> Goal: Reproduce all of the data below line for line, changing nothing.
[start Data supplied]
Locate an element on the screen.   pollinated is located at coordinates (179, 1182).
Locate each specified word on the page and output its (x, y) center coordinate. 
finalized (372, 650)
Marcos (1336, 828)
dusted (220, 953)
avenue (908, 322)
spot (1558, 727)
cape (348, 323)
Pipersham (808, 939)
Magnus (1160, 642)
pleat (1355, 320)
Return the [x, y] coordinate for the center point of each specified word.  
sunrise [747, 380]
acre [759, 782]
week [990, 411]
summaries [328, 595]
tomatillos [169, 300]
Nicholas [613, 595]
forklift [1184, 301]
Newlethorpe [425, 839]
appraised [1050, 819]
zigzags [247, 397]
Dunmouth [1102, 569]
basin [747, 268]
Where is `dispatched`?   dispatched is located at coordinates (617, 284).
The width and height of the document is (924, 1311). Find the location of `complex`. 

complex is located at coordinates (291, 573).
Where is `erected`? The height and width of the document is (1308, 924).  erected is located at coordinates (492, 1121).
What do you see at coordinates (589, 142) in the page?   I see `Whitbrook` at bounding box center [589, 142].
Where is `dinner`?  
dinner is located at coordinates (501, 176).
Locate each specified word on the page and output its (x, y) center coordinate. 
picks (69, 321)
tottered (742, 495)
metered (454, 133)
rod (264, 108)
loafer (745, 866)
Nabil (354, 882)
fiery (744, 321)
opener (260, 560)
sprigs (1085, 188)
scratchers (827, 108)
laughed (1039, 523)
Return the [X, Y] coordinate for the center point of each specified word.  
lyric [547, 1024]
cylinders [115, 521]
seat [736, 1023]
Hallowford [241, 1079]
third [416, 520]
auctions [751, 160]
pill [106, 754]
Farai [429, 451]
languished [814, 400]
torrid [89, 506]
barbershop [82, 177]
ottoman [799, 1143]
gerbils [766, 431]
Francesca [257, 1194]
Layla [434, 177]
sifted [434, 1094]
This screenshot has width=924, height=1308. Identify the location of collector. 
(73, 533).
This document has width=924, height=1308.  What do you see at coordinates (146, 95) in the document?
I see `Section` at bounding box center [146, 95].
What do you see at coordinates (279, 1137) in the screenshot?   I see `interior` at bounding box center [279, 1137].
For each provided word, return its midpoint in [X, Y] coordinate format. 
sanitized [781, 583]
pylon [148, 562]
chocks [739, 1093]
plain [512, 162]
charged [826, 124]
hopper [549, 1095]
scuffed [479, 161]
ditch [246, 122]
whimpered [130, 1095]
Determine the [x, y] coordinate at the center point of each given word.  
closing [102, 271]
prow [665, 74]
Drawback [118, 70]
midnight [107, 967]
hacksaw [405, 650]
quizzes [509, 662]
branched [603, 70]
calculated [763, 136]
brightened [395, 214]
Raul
[end Data supplied]
> Full answer:
Locate an element on the screen.   pollinated is located at coordinates (179, 1182).
Locate each specified word on the page and output its (x, y) center coordinate. 
finalized (372, 650)
Marcos (1336, 828)
dusted (220, 953)
avenue (908, 322)
spot (1558, 727)
cape (348, 323)
Pipersham (808, 939)
Magnus (1160, 642)
pleat (1355, 320)
Return the [x, y] coordinate for the center point of each specified word.  
sunrise [747, 380]
acre [759, 782]
week [990, 411]
summaries [328, 595]
tomatillos [169, 300]
Nicholas [613, 595]
forklift [1184, 301]
Newlethorpe [425, 839]
appraised [1050, 819]
zigzags [247, 397]
Dunmouth [1102, 569]
basin [747, 268]
Where is `dispatched`?   dispatched is located at coordinates (617, 284).
The width and height of the document is (924, 1311). Find the location of `complex`. 

complex is located at coordinates (291, 573).
Where is `erected`? The height and width of the document is (1308, 924).  erected is located at coordinates (492, 1121).
What do you see at coordinates (589, 142) in the page?   I see `Whitbrook` at bounding box center [589, 142].
Where is `dinner`?  
dinner is located at coordinates (501, 176).
Locate each specified word on the page and output its (x, y) center coordinate. 
picks (69, 321)
tottered (742, 495)
metered (454, 133)
rod (264, 108)
loafer (745, 866)
Nabil (354, 882)
fiery (744, 321)
opener (260, 560)
sprigs (1085, 188)
scratchers (827, 108)
laughed (1039, 523)
Return the [X, Y] coordinate for the center point of each specified word.  
lyric [547, 1024]
cylinders [115, 521]
seat [736, 1023]
Hallowford [241, 1079]
third [416, 520]
auctions [751, 160]
pill [106, 754]
Farai [429, 451]
languished [814, 400]
torrid [89, 506]
barbershop [82, 177]
ottoman [799, 1143]
gerbils [766, 431]
Francesca [257, 1194]
Layla [434, 177]
sifted [434, 1094]
This screenshot has width=924, height=1308. Identify the location of collector. 
(73, 533).
This document has width=924, height=1308.  What do you see at coordinates (146, 95) in the document?
I see `Section` at bounding box center [146, 95].
What do you see at coordinates (279, 1137) in the screenshot?   I see `interior` at bounding box center [279, 1137].
For each provided word, return its midpoint in [X, Y] coordinate format. 
sanitized [781, 583]
pylon [148, 562]
chocks [739, 1093]
plain [512, 162]
charged [826, 124]
hopper [549, 1095]
scuffed [479, 161]
ditch [246, 122]
whimpered [130, 1095]
Determine the [x, y] coordinate at the center point of each given word.  
closing [102, 271]
prow [665, 74]
Drawback [118, 70]
midnight [107, 967]
hacksaw [405, 650]
quizzes [509, 662]
branched [603, 70]
calculated [763, 136]
brightened [395, 214]
Raul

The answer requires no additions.